╭──

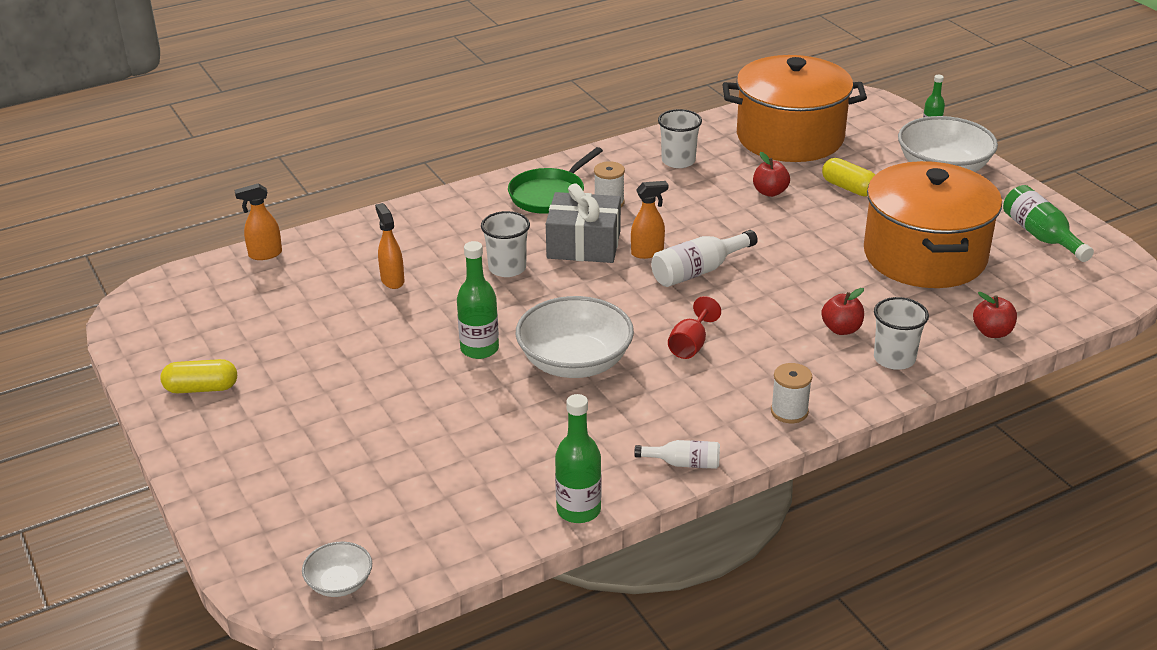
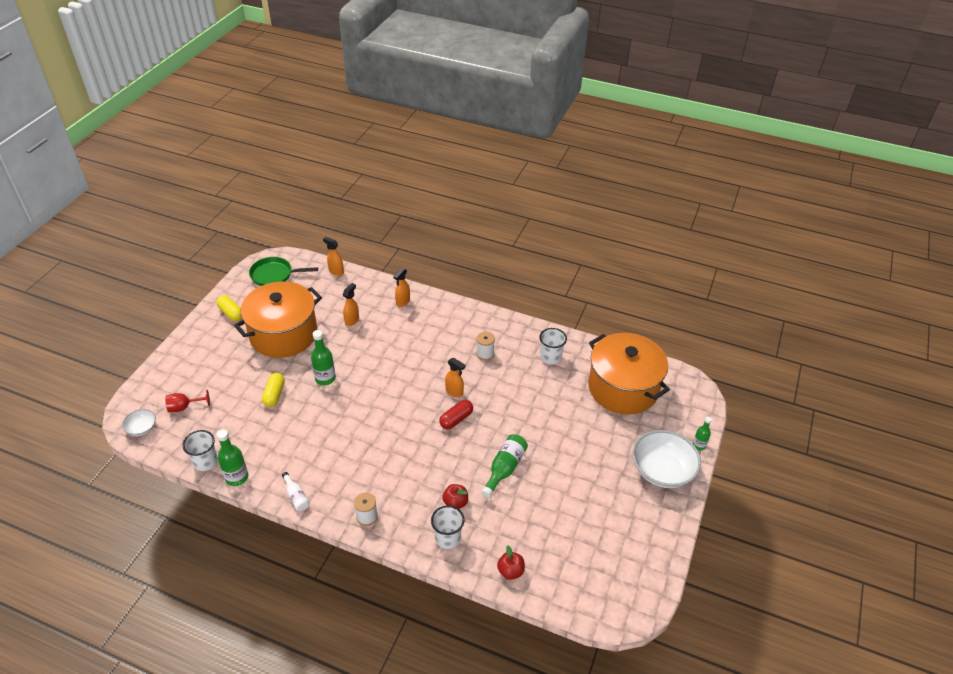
camera: 50 degrees right, 10 degrees up
(418, 224) = (403, 302): none -> orange spray bottle
(507, 268) = (395, 351): white cup -> white cup (205, 462)
(549, 195) = (470, 329): green pan -> green pan (274, 275)
(575, 362) = (342, 416): white bowl -> none
(584, 244) = (439, 365): grey gift -> none
(690, 345) = (390, 450): red goblet -> red goblet (184, 407)
(698, 271) = (456, 419): white bottle -> red capsule
(770, 192) = (557, 408): red apple -> none
(848, 188) = (596, 439): yellow capsule -> yellow capsule (274, 394)
(924, 256) = (559, 505): orange pot -> orange pot (283, 334)
(1041, 236) = (634, 551): green bottle -> green bottle (504, 469)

╰──

# WORK REQUEST:
Could you state the number of lines above in which the word "bottle" appears? Give that number by itself.

# WRITTEN SOLUTION:
3